● **Data records**

--- --- ---

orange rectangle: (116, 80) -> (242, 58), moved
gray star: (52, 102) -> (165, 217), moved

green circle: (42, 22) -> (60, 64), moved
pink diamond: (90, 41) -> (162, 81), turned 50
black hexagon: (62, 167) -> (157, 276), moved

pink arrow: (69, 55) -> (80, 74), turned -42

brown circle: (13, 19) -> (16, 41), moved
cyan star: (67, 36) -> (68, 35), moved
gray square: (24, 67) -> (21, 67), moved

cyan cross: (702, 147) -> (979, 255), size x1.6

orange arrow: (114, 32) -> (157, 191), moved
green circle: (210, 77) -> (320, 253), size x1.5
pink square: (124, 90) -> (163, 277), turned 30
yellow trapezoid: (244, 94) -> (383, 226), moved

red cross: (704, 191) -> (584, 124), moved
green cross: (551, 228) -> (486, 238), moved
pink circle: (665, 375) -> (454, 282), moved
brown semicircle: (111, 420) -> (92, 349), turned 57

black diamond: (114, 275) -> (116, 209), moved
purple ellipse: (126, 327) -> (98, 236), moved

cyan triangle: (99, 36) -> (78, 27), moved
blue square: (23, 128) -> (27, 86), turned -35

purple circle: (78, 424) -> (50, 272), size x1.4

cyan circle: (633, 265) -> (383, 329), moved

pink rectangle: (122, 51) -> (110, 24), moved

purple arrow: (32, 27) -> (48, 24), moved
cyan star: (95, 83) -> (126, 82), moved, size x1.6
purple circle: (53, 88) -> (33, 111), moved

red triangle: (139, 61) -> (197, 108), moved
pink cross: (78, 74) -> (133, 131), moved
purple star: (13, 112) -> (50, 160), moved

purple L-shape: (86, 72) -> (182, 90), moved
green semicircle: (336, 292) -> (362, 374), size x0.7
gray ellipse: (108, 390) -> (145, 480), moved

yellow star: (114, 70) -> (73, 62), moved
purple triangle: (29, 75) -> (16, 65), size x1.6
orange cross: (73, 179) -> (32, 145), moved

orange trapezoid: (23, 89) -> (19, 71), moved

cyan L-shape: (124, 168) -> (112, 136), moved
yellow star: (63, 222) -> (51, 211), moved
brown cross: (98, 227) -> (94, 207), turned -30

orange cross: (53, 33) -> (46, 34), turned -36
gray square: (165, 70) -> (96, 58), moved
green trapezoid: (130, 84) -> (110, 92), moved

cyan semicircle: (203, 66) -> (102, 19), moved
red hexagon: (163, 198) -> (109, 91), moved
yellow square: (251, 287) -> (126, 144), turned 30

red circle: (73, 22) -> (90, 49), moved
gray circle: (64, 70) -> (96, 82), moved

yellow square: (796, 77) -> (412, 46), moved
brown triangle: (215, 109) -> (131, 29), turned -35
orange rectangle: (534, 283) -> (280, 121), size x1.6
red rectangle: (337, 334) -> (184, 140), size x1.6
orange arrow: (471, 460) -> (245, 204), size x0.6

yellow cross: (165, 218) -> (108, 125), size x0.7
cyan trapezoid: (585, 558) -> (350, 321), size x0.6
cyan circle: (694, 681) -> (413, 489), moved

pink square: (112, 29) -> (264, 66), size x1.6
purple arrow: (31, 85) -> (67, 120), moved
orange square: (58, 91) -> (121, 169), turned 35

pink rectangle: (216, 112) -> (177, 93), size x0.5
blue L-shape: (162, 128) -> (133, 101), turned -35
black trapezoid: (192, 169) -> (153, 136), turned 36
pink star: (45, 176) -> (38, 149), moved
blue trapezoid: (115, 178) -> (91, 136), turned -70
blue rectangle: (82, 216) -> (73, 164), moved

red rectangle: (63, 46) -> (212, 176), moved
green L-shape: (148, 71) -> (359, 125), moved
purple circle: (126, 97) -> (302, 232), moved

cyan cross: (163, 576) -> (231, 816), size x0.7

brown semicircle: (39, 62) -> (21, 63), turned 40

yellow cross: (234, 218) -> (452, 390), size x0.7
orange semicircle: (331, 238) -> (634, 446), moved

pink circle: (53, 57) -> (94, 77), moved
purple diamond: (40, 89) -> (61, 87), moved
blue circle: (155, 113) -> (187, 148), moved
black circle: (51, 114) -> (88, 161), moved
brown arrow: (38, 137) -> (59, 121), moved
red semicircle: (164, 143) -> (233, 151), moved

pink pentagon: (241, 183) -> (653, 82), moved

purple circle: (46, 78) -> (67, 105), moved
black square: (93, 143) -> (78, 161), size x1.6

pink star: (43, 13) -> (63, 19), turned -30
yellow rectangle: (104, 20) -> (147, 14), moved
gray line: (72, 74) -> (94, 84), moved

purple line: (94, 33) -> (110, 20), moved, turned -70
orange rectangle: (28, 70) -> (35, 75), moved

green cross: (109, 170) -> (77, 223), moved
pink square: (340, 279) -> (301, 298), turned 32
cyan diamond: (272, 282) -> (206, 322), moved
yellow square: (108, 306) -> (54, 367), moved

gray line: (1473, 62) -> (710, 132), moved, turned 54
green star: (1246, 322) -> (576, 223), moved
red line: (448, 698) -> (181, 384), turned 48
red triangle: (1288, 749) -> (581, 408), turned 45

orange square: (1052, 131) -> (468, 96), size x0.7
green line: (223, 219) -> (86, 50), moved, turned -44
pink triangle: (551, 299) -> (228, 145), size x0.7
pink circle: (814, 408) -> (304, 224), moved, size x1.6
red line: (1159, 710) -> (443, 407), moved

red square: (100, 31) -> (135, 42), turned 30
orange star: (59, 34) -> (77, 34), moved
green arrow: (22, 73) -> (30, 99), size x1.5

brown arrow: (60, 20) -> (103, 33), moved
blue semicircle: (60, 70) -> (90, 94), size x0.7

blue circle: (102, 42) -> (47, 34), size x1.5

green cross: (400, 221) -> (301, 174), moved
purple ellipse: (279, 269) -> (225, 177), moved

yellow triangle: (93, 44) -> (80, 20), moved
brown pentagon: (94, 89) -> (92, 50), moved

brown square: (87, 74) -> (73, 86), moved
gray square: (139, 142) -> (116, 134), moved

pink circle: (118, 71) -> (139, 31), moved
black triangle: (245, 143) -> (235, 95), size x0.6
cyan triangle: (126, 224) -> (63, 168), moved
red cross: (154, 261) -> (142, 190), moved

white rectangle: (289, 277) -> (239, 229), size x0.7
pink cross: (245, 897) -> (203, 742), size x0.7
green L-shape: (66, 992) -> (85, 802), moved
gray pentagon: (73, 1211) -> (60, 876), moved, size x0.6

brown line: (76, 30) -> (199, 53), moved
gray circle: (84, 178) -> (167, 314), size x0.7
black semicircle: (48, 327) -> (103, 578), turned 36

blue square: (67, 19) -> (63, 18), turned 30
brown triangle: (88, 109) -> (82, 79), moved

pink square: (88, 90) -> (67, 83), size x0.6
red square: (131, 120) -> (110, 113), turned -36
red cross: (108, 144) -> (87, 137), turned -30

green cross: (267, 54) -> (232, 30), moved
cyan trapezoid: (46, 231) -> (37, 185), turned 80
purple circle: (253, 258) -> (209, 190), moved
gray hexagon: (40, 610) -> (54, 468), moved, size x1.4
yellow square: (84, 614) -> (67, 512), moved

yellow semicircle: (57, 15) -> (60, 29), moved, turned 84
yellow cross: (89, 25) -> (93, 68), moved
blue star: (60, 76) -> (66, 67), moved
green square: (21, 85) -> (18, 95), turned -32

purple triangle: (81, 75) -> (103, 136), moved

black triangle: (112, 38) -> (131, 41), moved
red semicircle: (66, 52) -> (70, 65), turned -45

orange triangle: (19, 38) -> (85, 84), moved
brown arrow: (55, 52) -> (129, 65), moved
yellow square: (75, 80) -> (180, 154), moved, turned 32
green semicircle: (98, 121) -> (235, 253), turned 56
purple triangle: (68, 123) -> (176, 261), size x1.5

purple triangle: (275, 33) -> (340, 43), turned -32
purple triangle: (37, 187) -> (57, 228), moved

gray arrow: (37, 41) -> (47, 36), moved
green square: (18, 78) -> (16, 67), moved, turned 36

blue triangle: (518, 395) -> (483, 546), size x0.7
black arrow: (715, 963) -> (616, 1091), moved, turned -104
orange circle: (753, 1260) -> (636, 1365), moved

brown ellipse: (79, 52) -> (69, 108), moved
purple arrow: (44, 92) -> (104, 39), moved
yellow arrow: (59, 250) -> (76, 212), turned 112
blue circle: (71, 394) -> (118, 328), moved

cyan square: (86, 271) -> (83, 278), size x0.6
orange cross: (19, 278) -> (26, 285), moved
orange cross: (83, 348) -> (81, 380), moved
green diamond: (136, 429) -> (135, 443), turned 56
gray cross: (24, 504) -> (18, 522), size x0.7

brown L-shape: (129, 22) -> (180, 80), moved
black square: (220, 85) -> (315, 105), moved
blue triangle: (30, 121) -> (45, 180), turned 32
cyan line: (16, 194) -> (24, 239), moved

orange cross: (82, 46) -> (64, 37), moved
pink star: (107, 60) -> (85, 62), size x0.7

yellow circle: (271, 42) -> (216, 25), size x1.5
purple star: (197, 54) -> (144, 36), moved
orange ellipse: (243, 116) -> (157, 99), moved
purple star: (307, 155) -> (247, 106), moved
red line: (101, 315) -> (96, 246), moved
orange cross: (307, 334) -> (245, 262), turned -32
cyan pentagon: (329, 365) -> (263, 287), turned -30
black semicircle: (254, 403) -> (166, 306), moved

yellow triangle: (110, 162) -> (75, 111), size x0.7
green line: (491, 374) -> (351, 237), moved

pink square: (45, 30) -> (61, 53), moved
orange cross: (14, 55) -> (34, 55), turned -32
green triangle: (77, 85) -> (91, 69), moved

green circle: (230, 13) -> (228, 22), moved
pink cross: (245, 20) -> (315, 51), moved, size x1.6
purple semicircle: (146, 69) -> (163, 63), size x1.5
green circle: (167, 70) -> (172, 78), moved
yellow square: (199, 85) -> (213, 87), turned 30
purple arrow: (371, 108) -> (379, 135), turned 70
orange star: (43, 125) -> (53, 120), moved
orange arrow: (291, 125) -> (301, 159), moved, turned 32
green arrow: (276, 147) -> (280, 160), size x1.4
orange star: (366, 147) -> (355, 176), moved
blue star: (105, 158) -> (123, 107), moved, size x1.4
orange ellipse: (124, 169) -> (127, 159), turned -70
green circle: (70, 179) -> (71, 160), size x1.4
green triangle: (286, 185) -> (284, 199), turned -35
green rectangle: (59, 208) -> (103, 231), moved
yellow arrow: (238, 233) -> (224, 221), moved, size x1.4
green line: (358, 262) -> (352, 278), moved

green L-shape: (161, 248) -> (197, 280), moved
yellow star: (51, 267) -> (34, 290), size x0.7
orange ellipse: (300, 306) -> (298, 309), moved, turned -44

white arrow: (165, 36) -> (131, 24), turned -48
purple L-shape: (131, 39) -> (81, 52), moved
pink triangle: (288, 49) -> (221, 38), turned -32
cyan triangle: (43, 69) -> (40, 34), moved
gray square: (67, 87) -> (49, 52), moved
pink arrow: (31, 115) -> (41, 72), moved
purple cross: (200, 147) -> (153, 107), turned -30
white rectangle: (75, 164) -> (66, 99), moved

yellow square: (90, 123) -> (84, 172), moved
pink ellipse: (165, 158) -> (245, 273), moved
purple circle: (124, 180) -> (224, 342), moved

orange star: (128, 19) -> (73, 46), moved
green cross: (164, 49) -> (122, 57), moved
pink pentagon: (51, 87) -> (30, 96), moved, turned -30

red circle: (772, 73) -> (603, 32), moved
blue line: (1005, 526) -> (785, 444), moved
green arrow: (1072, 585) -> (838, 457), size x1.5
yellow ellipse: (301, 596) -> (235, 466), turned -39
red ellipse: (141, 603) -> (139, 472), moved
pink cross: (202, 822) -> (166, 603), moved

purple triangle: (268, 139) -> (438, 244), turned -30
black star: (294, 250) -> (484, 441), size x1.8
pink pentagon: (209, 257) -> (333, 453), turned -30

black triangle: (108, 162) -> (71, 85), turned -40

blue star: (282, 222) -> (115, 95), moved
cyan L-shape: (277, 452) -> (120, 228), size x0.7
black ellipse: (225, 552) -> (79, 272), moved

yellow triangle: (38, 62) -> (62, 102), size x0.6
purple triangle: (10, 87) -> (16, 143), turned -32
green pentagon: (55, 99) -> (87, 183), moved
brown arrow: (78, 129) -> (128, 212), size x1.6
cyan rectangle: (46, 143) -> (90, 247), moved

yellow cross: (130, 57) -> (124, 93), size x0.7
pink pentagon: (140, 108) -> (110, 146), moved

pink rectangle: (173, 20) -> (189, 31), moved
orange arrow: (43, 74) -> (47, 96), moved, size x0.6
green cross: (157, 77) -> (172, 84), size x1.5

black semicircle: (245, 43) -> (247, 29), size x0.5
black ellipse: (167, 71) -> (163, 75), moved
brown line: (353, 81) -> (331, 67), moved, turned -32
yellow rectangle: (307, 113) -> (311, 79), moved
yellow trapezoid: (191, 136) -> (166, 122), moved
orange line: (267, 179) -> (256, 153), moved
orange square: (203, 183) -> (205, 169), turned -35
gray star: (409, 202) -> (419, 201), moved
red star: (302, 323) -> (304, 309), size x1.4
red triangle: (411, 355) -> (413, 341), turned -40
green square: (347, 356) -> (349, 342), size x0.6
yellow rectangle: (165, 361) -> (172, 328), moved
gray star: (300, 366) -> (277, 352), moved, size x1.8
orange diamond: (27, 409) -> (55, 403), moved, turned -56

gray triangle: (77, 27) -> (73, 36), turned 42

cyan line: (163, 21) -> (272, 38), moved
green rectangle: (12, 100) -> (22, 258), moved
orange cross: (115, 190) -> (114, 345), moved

--- --- ---

Using the data above, transcribe the lines that run from the line with "orange cross: (73, 179) -> (32, 145), moved" to the line with "green trapezoid: (130, 84)", both ends kept, and output nothing else.

orange cross: (73, 179) -> (32, 145), moved

orange trapezoid: (23, 89) -> (19, 71), moved

cyan L-shape: (124, 168) -> (112, 136), moved
yellow star: (63, 222) -> (51, 211), moved
brown cross: (98, 227) -> (94, 207), turned -30

orange cross: (53, 33) -> (46, 34), turned -36
gray square: (165, 70) -> (96, 58), moved
green trapezoid: (130, 84) -> (110, 92), moved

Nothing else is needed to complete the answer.